PROBLEM STATEMENT -> Keep the images out while you retype all of the data exactly.

Segment Start: AVAILABLE DATA

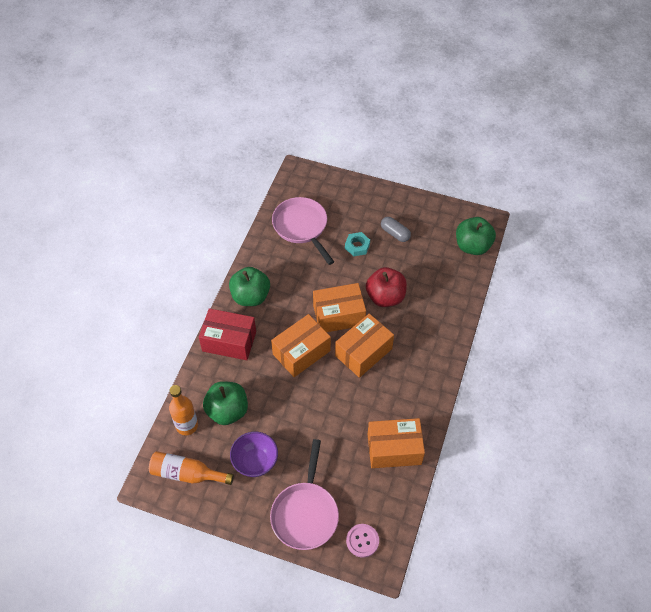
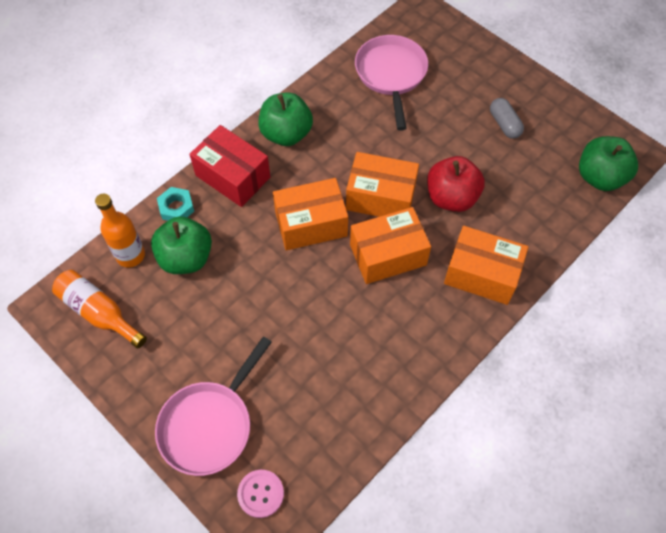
camera: 25 degrees right, 5 degrees up
(255, 461) = (185, 333): purple bowl -> none
(357, 246) = (448, 122): turquoise nut -> turquoise nut (176, 207)
(394, 449) = (363, 394): orange box -> orange box (481, 274)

Segment End: AVAILABLE DATA

EXERCISE ANSWER ->
camera: 25 degrees right, 5 degrees up
(255, 461) = (185, 333): purple bowl -> none
(357, 246) = (448, 122): turquoise nut -> turquoise nut (176, 207)
(394, 449) = (363, 394): orange box -> orange box (481, 274)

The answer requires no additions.